==== Data for this exercise
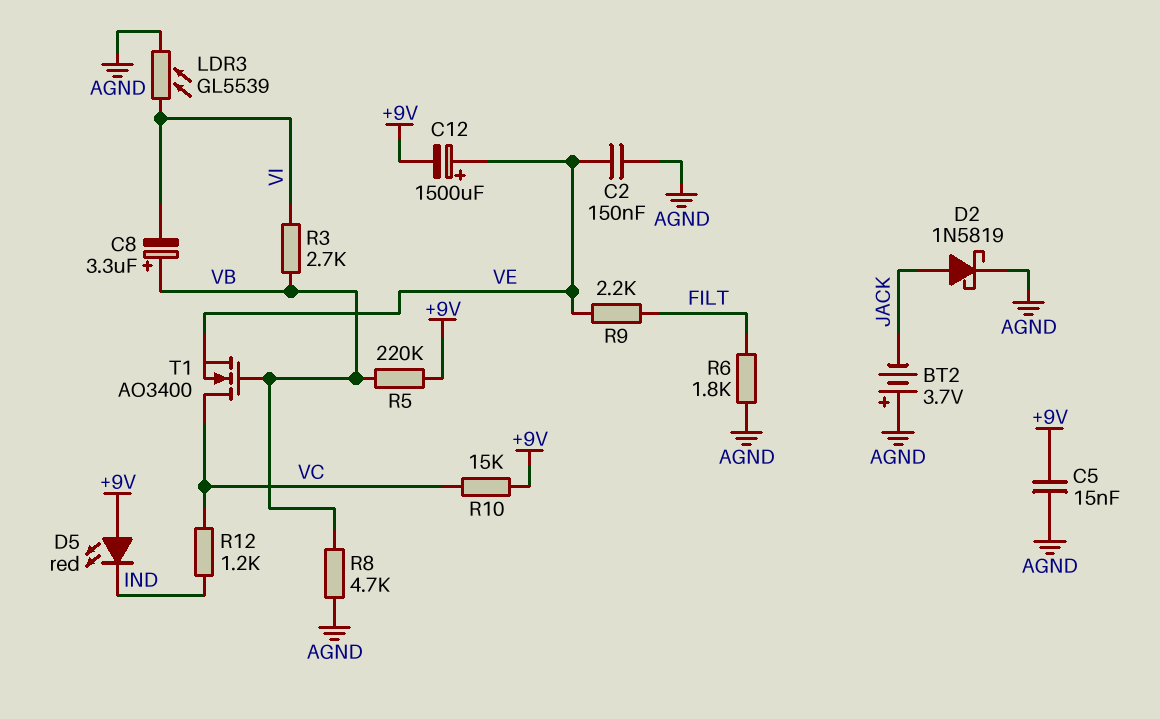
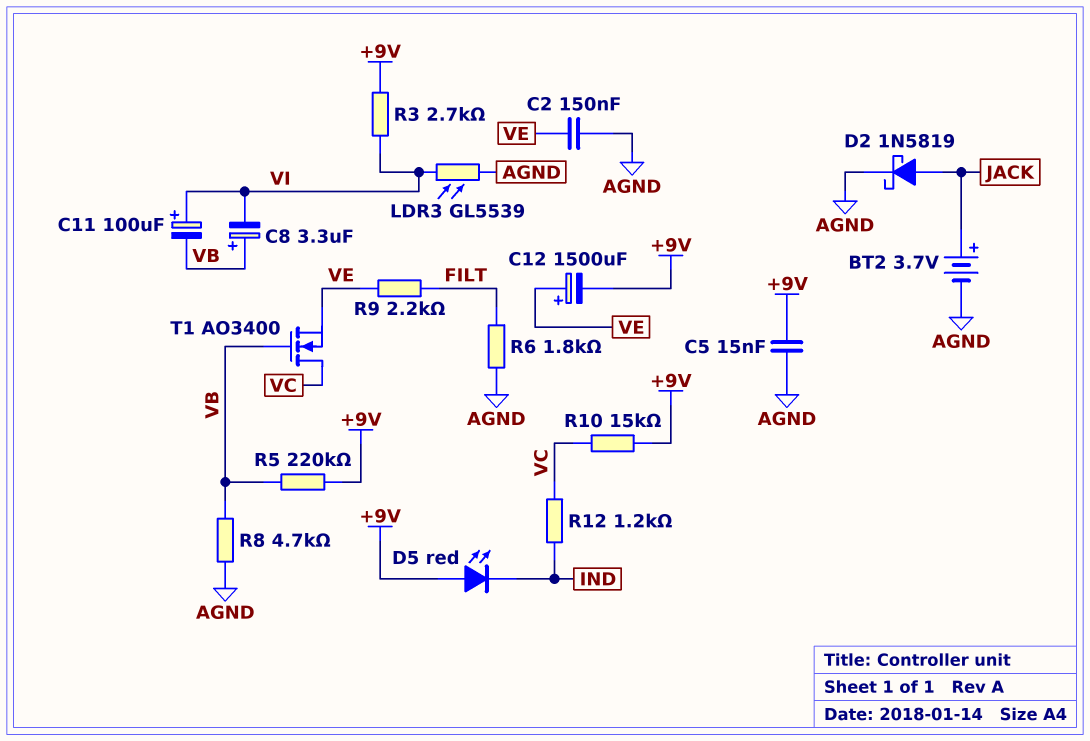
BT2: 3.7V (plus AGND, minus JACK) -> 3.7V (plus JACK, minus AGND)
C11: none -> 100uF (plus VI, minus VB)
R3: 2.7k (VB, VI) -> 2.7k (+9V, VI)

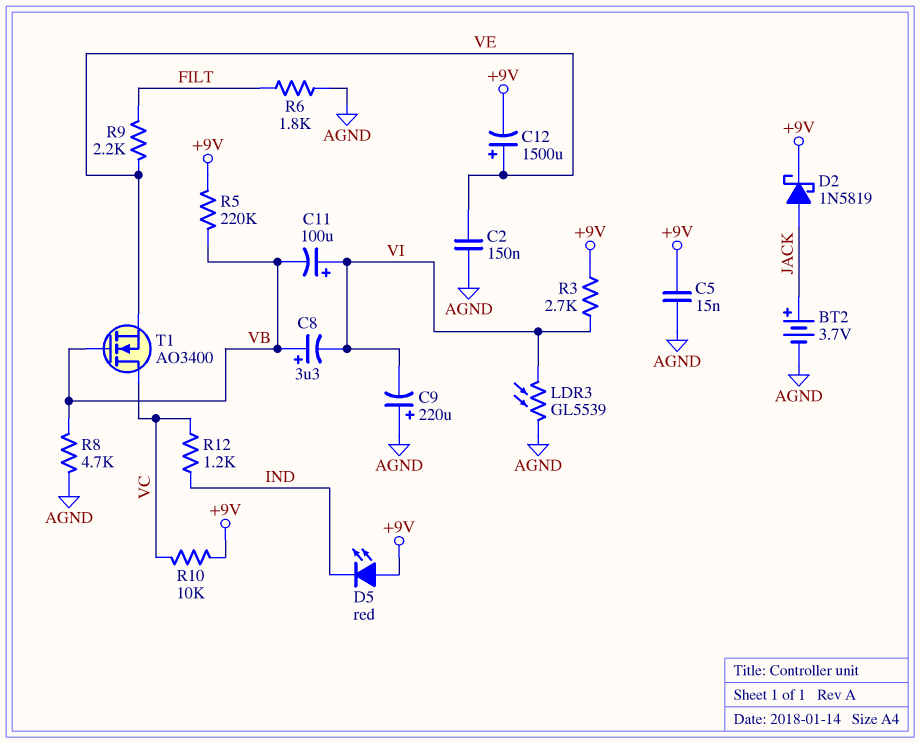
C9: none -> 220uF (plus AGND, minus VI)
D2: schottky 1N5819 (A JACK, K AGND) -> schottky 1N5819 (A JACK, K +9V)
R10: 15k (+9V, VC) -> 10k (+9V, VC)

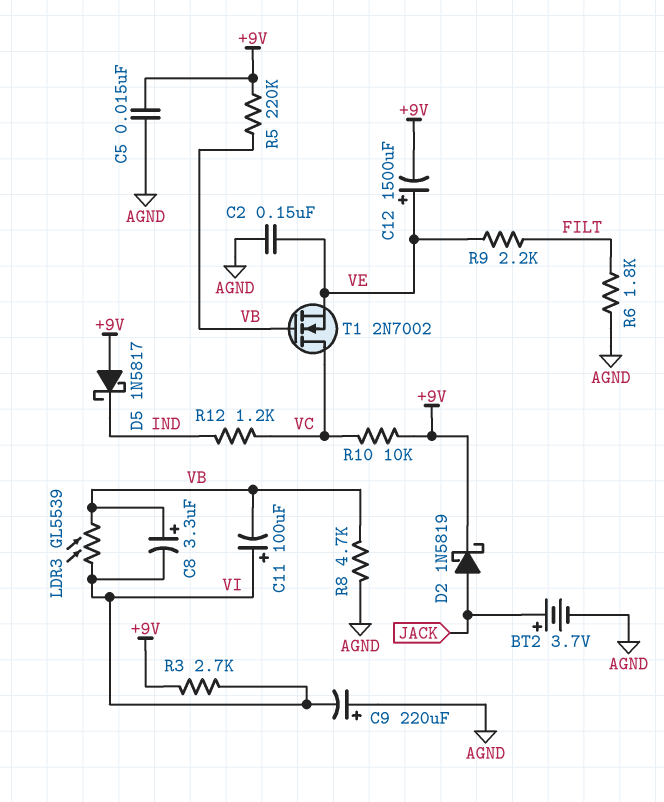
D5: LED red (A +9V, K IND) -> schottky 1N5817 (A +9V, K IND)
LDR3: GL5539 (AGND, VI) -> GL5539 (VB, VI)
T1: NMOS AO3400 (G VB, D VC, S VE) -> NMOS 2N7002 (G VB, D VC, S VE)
========
==== Data for this exercise
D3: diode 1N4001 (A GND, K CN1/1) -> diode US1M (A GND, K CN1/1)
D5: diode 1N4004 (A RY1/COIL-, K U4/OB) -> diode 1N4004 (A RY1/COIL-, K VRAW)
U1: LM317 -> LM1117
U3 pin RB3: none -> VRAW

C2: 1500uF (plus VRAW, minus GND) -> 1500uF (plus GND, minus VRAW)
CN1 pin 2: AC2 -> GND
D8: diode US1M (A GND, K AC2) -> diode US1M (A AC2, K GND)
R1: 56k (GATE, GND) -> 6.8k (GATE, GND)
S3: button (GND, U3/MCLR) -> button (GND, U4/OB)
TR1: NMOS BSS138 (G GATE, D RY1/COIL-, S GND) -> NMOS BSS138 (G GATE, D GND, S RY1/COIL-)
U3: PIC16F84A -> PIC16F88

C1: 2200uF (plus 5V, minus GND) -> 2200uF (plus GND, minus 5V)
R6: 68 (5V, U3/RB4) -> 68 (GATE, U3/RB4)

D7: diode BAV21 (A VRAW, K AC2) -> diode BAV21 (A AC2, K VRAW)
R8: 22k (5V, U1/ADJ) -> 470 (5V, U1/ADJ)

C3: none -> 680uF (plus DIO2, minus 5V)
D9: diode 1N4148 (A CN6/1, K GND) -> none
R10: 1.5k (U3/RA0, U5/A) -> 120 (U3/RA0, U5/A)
========
Begin at the line in the entries above that has "BT2: 3.7V (plus", stop after the line that has "D2: schottky 1N5819", and output exactly those lines without pictures.

Solution to this exercise »
BT2: 3.7V (plus AGND, minus JACK) -> 3.7V (plus JACK, minus AGND)
C11: none -> 100uF (plus VI, minus VB)
R3: 2.7k (VB, VI) -> 2.7k (+9V, VI)

C9: none -> 220uF (plus AGND, minus VI)
D2: schottky 1N5819 (A JACK, K AGND) -> schottky 1N5819 (A JACK, K +9V)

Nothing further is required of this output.